• [Given records]
============
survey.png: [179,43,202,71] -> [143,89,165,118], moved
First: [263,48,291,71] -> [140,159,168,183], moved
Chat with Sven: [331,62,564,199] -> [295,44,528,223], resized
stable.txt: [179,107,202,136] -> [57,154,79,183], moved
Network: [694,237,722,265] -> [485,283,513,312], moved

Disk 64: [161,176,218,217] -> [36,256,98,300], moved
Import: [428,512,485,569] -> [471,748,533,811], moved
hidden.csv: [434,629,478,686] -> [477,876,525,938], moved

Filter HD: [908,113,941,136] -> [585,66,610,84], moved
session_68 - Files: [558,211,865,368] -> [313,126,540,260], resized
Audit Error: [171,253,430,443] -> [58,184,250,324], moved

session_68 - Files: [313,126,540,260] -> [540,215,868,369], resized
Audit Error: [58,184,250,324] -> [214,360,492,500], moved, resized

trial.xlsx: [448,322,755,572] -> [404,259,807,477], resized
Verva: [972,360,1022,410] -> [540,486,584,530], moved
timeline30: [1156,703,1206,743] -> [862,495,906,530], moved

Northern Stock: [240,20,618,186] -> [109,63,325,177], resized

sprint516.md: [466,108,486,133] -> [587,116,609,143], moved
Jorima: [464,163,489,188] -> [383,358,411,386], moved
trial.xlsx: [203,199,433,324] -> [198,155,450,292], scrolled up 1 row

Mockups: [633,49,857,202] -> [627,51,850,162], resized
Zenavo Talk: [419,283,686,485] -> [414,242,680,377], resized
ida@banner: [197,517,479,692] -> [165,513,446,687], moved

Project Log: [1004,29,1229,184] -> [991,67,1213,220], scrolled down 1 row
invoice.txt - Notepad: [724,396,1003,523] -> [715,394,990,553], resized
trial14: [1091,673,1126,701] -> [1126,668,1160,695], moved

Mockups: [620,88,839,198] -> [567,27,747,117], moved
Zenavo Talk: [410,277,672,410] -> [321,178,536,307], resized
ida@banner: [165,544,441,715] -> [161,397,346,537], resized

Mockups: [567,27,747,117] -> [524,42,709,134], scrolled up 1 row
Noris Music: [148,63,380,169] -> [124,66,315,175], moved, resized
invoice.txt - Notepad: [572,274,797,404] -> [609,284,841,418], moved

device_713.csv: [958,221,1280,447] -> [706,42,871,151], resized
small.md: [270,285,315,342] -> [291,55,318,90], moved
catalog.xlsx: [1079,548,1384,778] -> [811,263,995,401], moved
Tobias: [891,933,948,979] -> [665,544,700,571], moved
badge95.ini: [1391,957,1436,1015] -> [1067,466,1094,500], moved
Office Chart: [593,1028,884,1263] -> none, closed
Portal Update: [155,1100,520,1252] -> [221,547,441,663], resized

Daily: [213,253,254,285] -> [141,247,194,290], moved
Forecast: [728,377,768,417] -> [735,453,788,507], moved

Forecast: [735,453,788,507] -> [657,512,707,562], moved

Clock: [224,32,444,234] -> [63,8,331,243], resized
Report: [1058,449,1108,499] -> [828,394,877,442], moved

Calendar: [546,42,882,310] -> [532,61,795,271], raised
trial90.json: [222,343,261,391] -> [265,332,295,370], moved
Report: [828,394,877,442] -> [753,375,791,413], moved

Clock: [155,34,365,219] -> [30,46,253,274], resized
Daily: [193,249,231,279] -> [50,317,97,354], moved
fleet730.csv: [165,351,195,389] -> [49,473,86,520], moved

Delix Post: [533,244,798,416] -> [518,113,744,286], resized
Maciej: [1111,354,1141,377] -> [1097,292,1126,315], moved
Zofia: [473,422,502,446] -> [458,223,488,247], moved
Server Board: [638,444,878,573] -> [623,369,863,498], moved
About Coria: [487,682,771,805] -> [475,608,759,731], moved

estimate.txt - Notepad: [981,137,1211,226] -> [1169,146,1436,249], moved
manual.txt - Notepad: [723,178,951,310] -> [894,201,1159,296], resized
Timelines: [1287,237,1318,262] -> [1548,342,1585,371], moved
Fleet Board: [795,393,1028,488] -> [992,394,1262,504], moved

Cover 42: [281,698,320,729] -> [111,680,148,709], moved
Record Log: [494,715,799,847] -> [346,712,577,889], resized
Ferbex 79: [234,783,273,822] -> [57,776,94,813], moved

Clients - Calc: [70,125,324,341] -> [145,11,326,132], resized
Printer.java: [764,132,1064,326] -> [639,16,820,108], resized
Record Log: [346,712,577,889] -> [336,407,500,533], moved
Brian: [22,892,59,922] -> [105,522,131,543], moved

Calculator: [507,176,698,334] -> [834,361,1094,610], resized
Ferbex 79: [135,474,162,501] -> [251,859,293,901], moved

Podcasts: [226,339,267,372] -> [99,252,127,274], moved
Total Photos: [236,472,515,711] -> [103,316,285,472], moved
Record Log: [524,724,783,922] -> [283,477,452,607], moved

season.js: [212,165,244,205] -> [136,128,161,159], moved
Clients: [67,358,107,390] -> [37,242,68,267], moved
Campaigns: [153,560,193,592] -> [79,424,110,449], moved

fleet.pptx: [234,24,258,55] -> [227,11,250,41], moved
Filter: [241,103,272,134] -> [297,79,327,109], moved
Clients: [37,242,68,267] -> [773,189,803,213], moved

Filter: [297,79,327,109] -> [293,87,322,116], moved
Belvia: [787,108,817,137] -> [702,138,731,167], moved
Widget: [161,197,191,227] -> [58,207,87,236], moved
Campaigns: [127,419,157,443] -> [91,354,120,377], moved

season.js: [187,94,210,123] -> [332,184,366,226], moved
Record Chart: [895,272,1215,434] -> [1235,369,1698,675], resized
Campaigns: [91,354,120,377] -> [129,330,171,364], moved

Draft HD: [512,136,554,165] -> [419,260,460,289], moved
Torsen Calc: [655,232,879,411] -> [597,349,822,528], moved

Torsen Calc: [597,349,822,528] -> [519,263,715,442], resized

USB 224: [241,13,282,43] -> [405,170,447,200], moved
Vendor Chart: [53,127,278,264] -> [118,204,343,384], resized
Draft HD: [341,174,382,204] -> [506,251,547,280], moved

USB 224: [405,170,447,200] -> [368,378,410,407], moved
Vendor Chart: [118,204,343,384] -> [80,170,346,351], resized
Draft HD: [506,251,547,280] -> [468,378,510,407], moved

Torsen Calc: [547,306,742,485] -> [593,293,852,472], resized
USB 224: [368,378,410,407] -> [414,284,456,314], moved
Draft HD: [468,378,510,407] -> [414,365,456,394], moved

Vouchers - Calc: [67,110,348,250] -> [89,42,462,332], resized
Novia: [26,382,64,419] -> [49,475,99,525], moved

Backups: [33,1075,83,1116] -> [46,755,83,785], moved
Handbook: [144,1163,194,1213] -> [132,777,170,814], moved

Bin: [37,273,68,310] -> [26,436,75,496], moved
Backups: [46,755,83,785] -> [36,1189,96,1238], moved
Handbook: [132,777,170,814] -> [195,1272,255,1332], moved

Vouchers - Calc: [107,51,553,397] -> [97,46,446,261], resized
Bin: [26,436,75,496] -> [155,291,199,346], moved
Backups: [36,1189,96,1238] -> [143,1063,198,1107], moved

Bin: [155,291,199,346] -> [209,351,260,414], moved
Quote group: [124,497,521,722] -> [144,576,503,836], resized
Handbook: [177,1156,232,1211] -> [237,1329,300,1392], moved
============
• [Task description] Please transcribe only the lines in the records above running from the line that has "First: [263,48,291,71] ->" through the line that has "Network: [694,237,722,265] ->", both included, exactly as they appear.

• [Answer box]
First: [263,48,291,71] -> [140,159,168,183], moved
Chat with Sven: [331,62,564,199] -> [295,44,528,223], resized
stable.txt: [179,107,202,136] -> [57,154,79,183], moved
Network: [694,237,722,265] -> [485,283,513,312], moved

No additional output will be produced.